"""
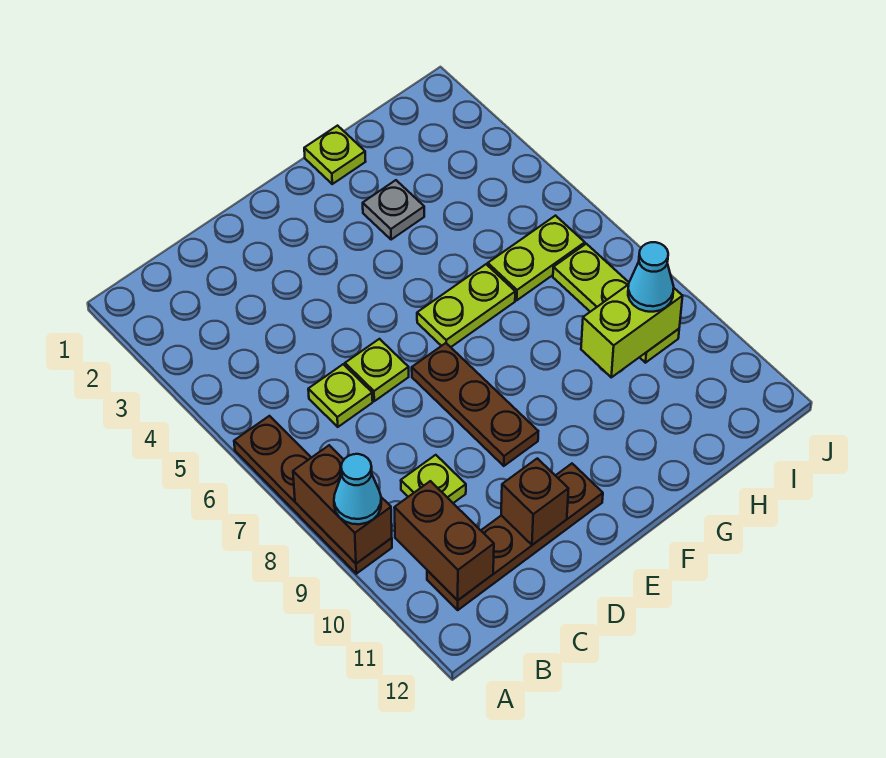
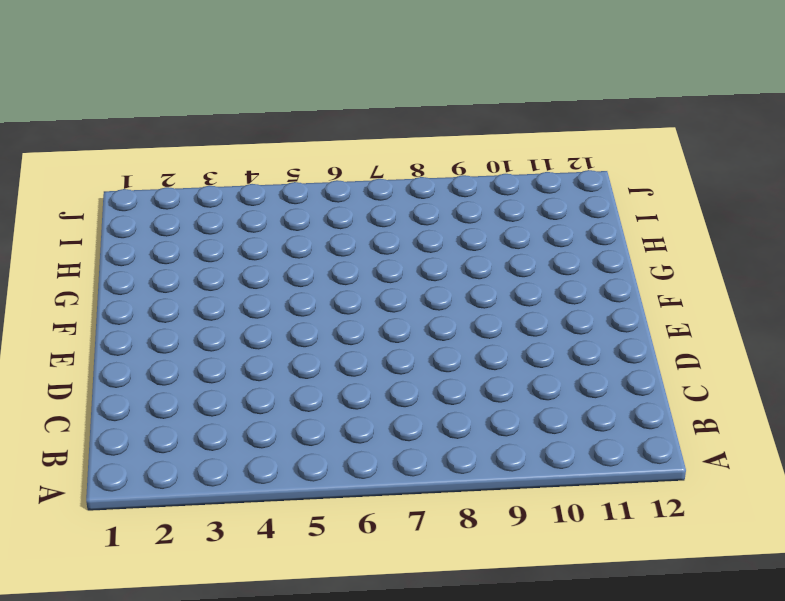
none -> brown 1x4 plate [234,416,392,574]
none -> brown 1x4 plate [427,464,603,610]
none -> lime 1x1 plate [308,364,373,427]

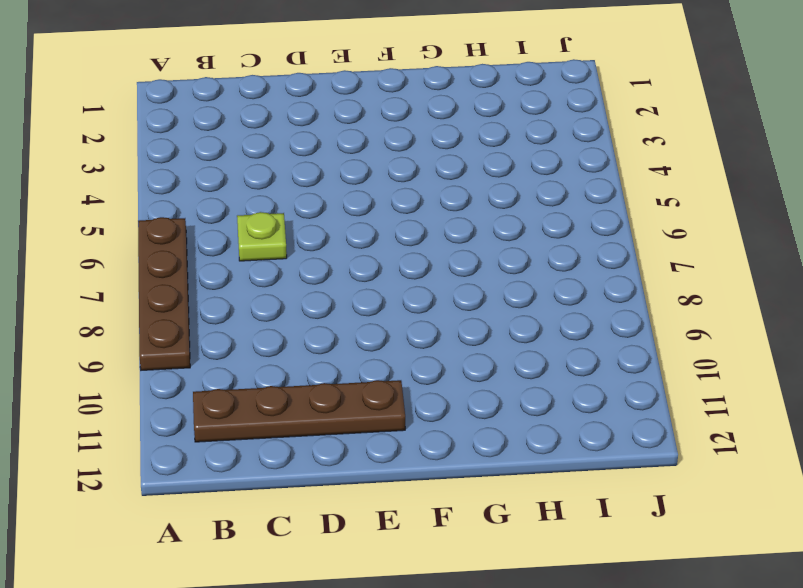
none -> lime 1x1 plate [401,455,466,503]
none -> lime 1x1 plate [345,339,409,401]
none -> brown 1x3 plate [412,343,538,466]

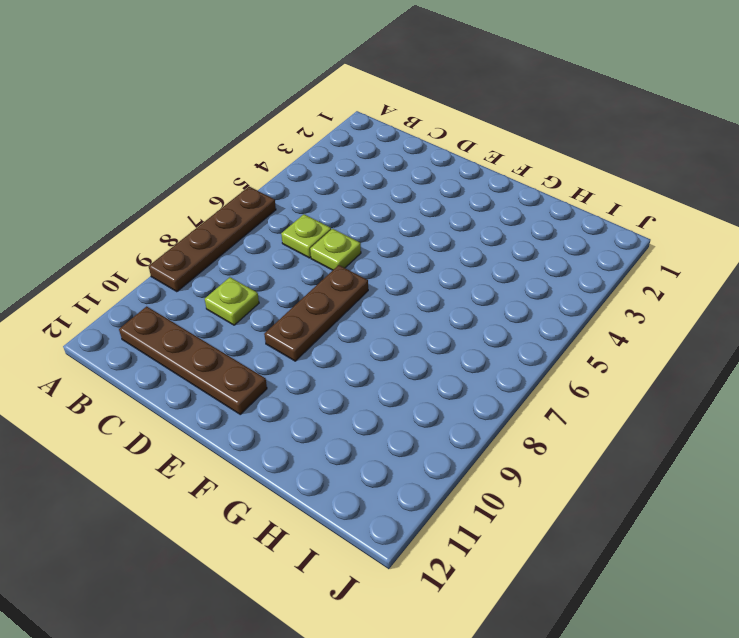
none -> lime 1x2 plate [417,264,515,347]
none -> lime 1x1 plate [304,126,366,184]
none -> grey 1x1 plate [363,180,424,240]

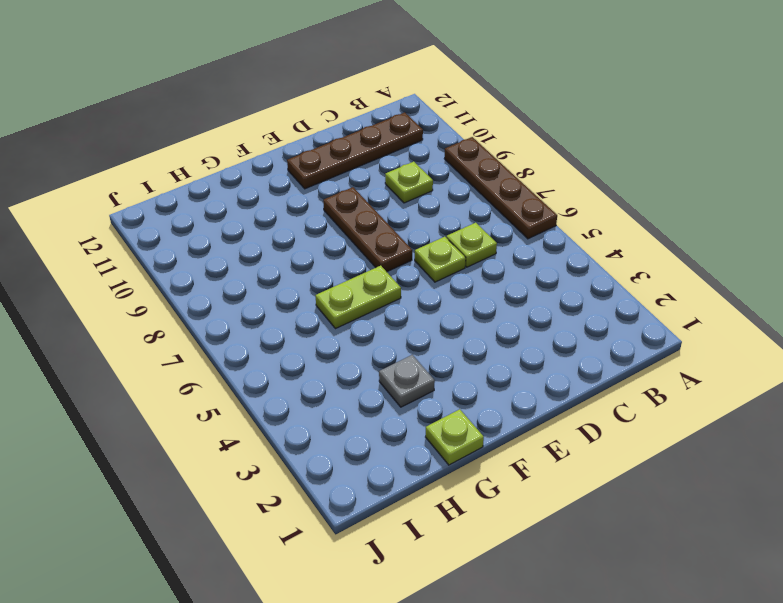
none -> lime 1x2 plate [488,216,585,300]
none -> lime 1x3 plate [553,244,679,363]
none -> brown 1x2 brick [293,445,392,564]

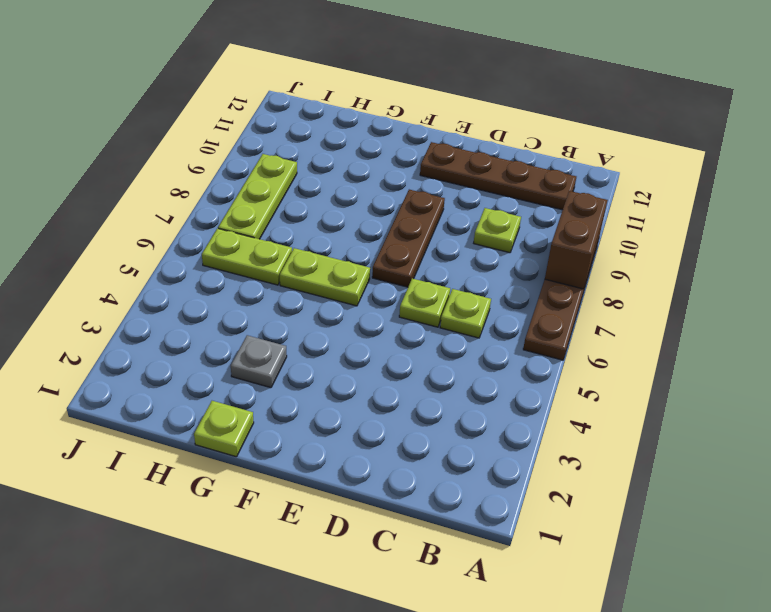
none -> brown 1x2 brick [394,481,494,600]
none -> brown 1x1 brick [501,458,568,545]
none -> lime 1x2 brick [581,284,683,377]

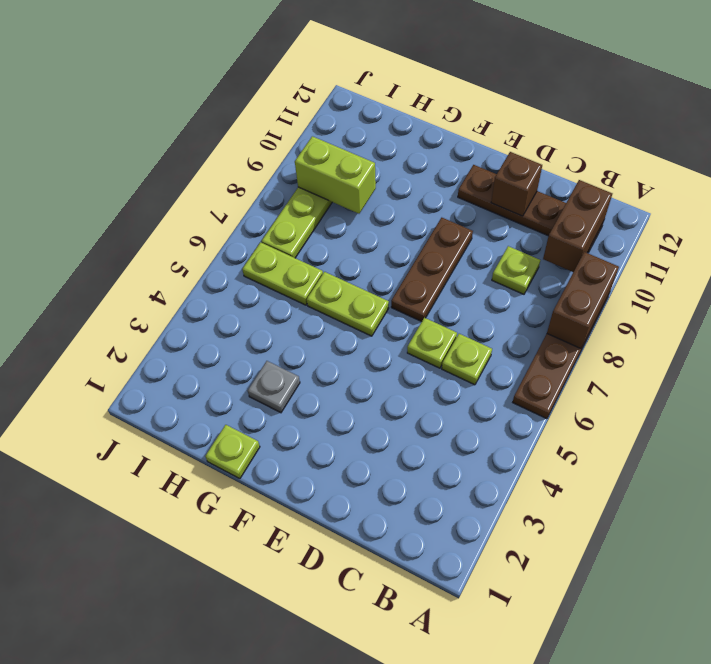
none -> cyan 1x1 cone [334,454,381,524]
none -> cyan 1x1 cone [628,242,674,312]

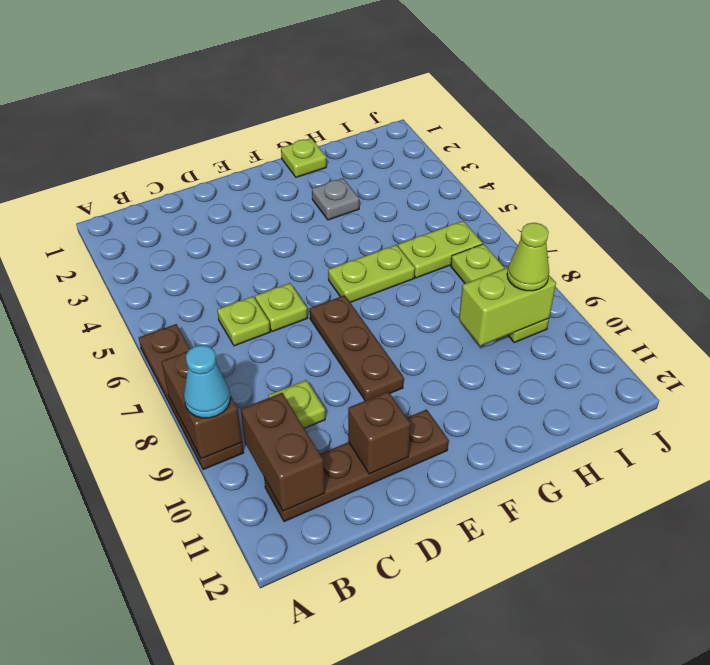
lime 1x1 cone [507,223,549,291] -> cyan 1x1 cone [628,242,674,312]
"""
◆ Work order
Set down the records precisely as they appear. Any picture stays out.

◆ Answer to the exercise
none -> brown 1x4 plate [234,416,392,574]
none -> brown 1x4 plate [427,464,603,610]
none -> lime 1x1 plate [308,364,373,427]

none -> lime 1x1 plate [401,455,466,503]
none -> lime 1x1 plate [345,339,409,401]
none -> brown 1x3 plate [412,343,538,466]

none -> lime 1x2 plate [417,264,515,347]
none -> lime 1x1 plate [304,126,366,184]
none -> grey 1x1 plate [363,180,424,240]

none -> lime 1x2 plate [488,216,585,300]
none -> lime 1x3 plate [553,244,679,363]
none -> brown 1x2 brick [293,445,392,564]

none -> brown 1x2 brick [394,481,494,600]
none -> brown 1x1 brick [501,458,568,545]
none -> lime 1x2 brick [581,284,683,377]

none -> cyan 1x1 cone [334,454,381,524]
none -> cyan 1x1 cone [628,242,674,312]

lime 1x1 cone [507,223,549,291] -> cyan 1x1 cone [628,242,674,312]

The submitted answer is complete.